[Object change descriptions]
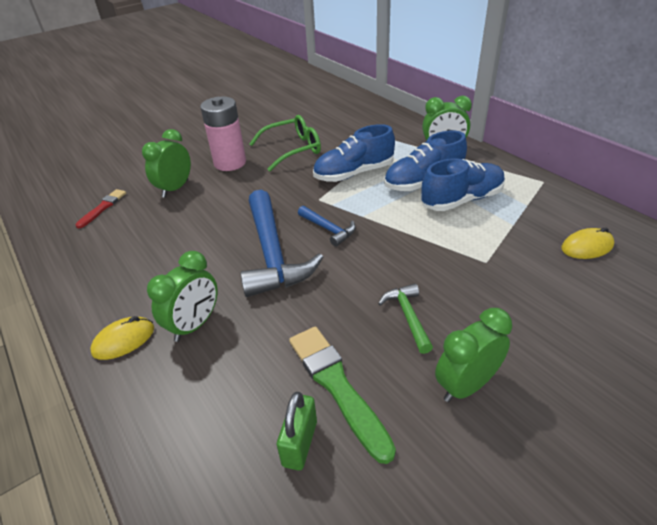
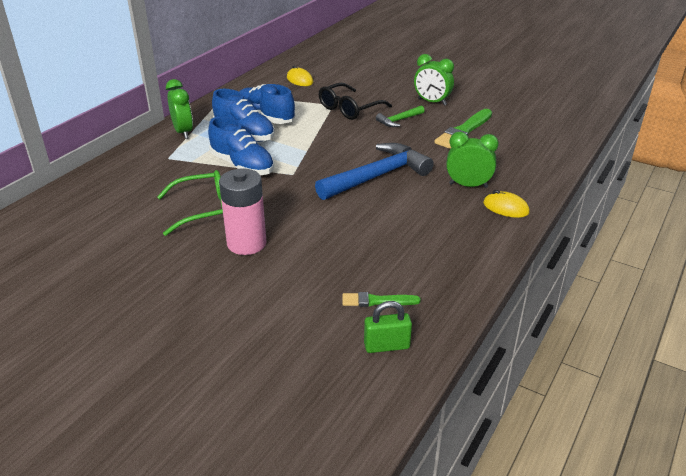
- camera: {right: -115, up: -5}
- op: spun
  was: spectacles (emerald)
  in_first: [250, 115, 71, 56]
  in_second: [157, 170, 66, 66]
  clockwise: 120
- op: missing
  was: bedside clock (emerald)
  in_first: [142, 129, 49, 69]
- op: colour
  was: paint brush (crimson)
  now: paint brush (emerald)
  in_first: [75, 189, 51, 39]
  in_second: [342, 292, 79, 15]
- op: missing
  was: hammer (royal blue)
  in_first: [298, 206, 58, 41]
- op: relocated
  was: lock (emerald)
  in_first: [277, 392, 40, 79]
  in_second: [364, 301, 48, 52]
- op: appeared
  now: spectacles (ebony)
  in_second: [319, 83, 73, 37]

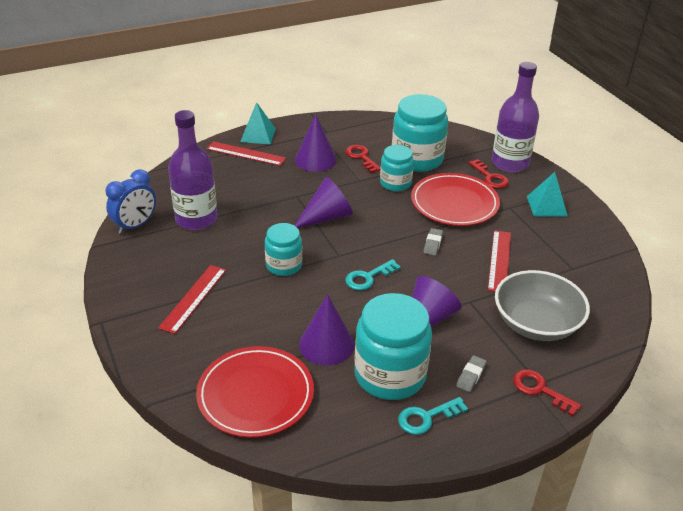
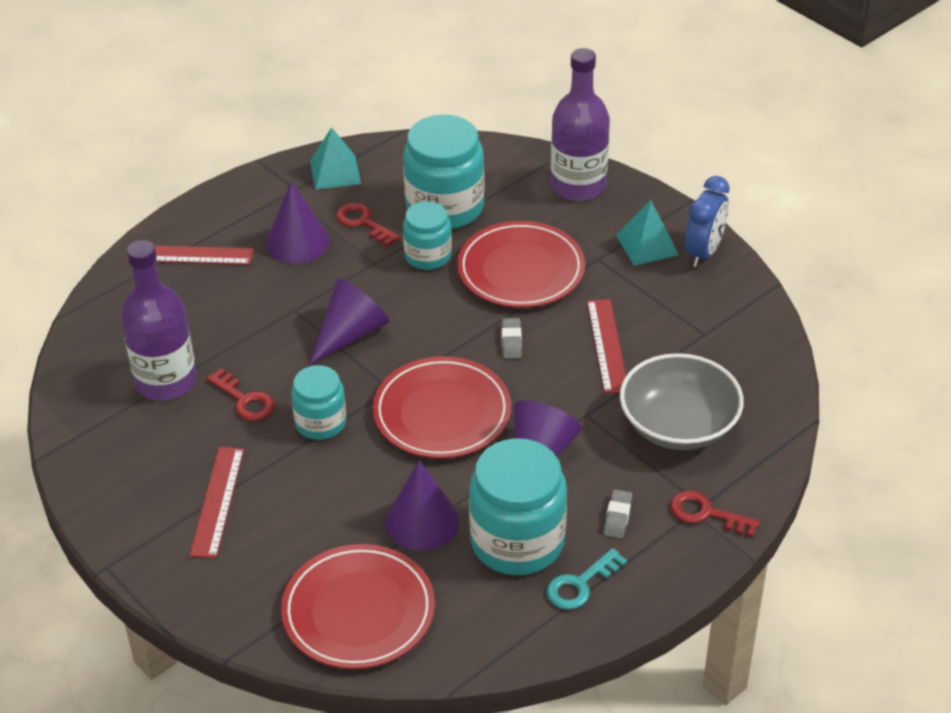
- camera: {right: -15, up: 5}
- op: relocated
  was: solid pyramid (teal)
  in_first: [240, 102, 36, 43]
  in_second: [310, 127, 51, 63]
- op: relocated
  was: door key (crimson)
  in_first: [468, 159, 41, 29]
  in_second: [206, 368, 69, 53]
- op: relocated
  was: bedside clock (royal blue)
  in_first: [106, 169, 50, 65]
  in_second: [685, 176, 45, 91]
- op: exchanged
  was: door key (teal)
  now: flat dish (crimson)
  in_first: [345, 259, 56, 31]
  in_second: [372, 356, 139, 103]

• **PROBLEM**: Produce the data again character for character, with the images left out.

• **COMPLETED TASK**:
- camera: {right: -115, up: -5}
- op: spun
  was: spectacles (emerald)
  in_first: [250, 115, 71, 56]
  in_second: [157, 170, 66, 66]
  clockwise: 120
- op: missing
  was: bedside clock (emerald)
  in_first: [142, 129, 49, 69]
- op: colour
  was: paint brush (crimson)
  now: paint brush (emerald)
  in_first: [75, 189, 51, 39]
  in_second: [342, 292, 79, 15]
- op: missing
  was: hammer (royal blue)
  in_first: [298, 206, 58, 41]
- op: relocated
  was: lock (emerald)
  in_first: [277, 392, 40, 79]
  in_second: [364, 301, 48, 52]
- op: appeared
  now: spectacles (ebony)
  in_second: [319, 83, 73, 37]

- camera: {right: -15, up: 5}
- op: relocated
  was: solid pyramid (teal)
  in_first: [240, 102, 36, 43]
  in_second: [310, 127, 51, 63]
- op: relocated
  was: door key (crimson)
  in_first: [468, 159, 41, 29]
  in_second: [206, 368, 69, 53]
- op: relocated
  was: bedside clock (royal blue)
  in_first: [106, 169, 50, 65]
  in_second: [685, 176, 45, 91]
- op: exchanged
  was: door key (teal)
  now: flat dish (crimson)
  in_first: [345, 259, 56, 31]
  in_second: [372, 356, 139, 103]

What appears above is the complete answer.